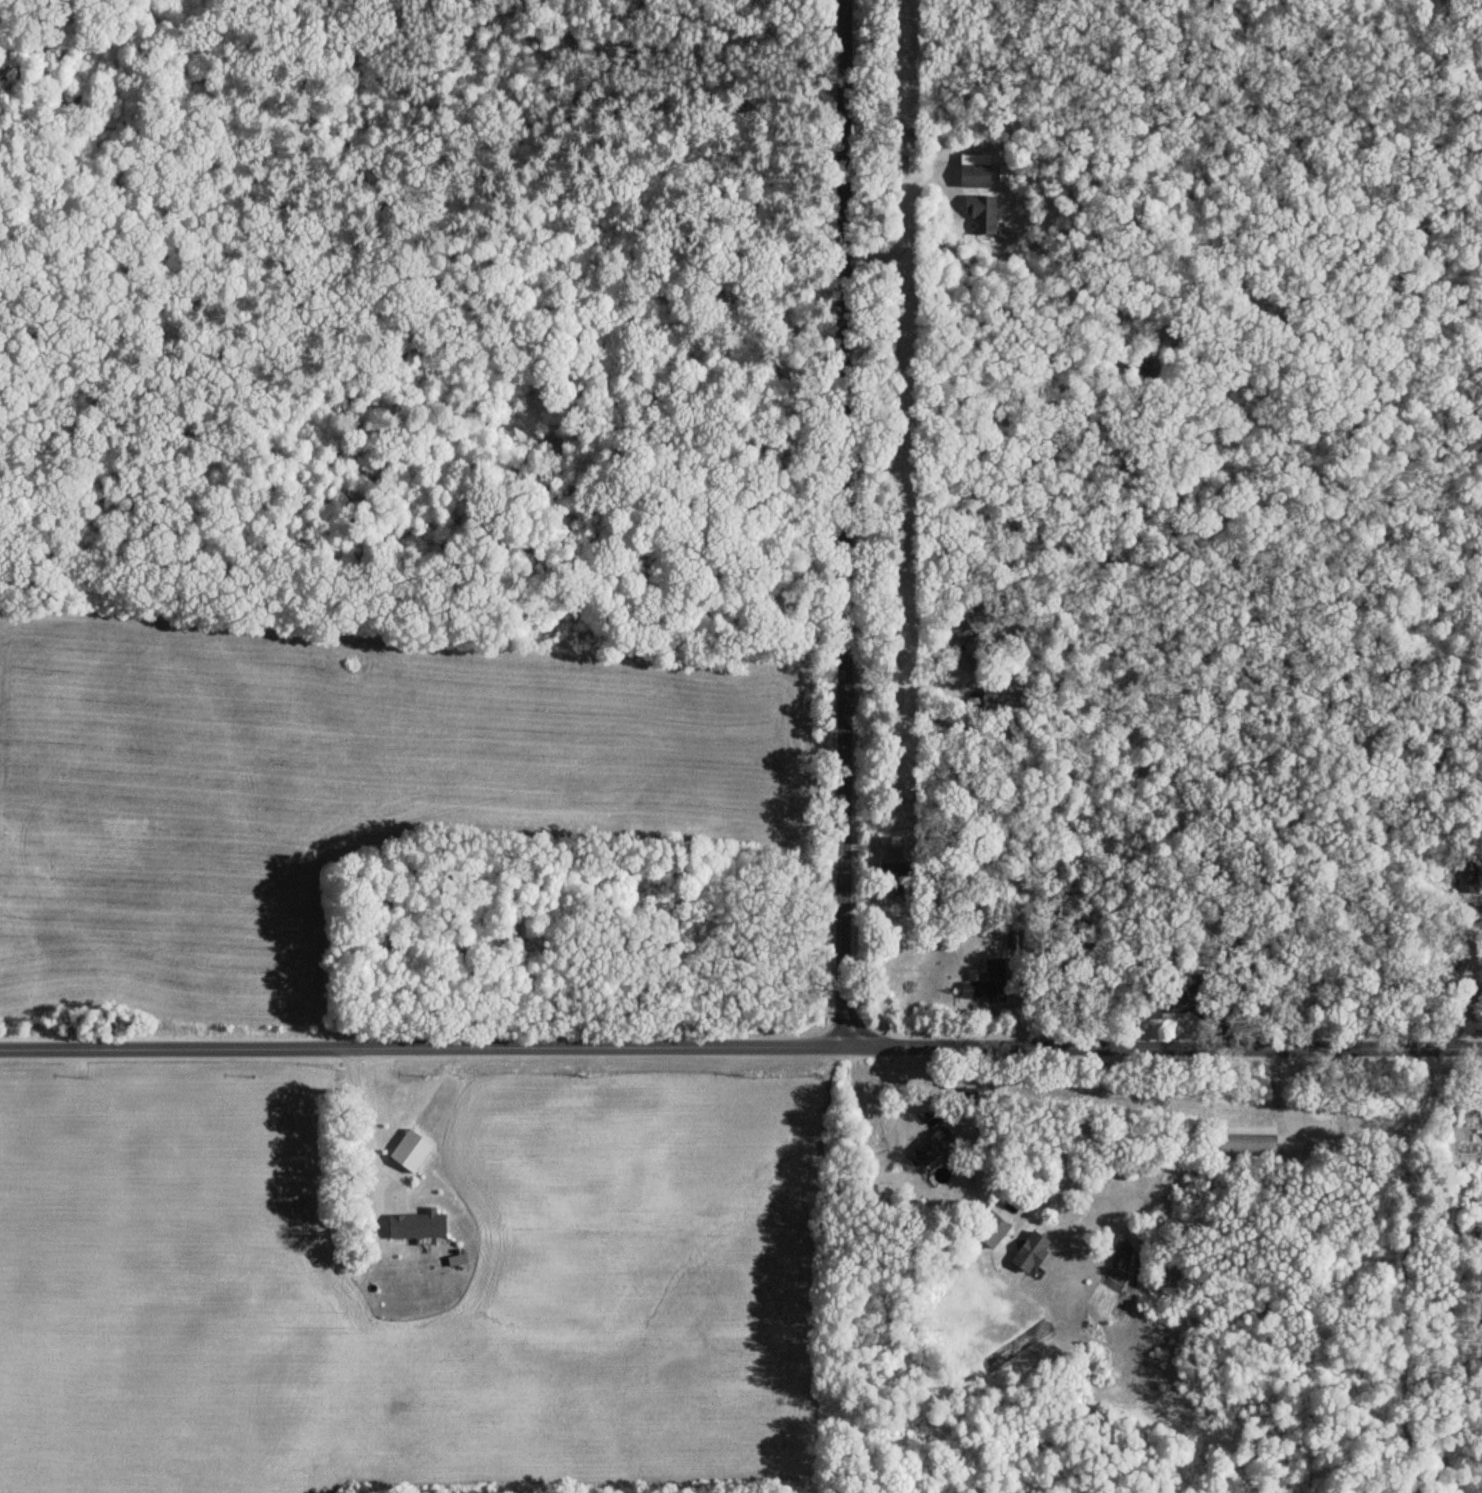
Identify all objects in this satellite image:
building: (973, 178)
building: (978, 216)
road: (900, 223)
road: (841, 522)
road: (933, 642)
building: (886, 858)
building: (986, 985)
road: (741, 1045)
road: (362, 1113)
road: (1059, 1145)
building: (1245, 1146)
building: (933, 1149)
road: (1107, 1151)
building: (1030, 1252)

> _WHAT TO DO_
If a line of the records includes the string "building", copy it out.

> _EXERCISE RESULT_
building: (973, 178)
building: (978, 216)
building: (886, 858)
building: (986, 985)
building: (1245, 1146)
building: (933, 1149)
building: (1030, 1252)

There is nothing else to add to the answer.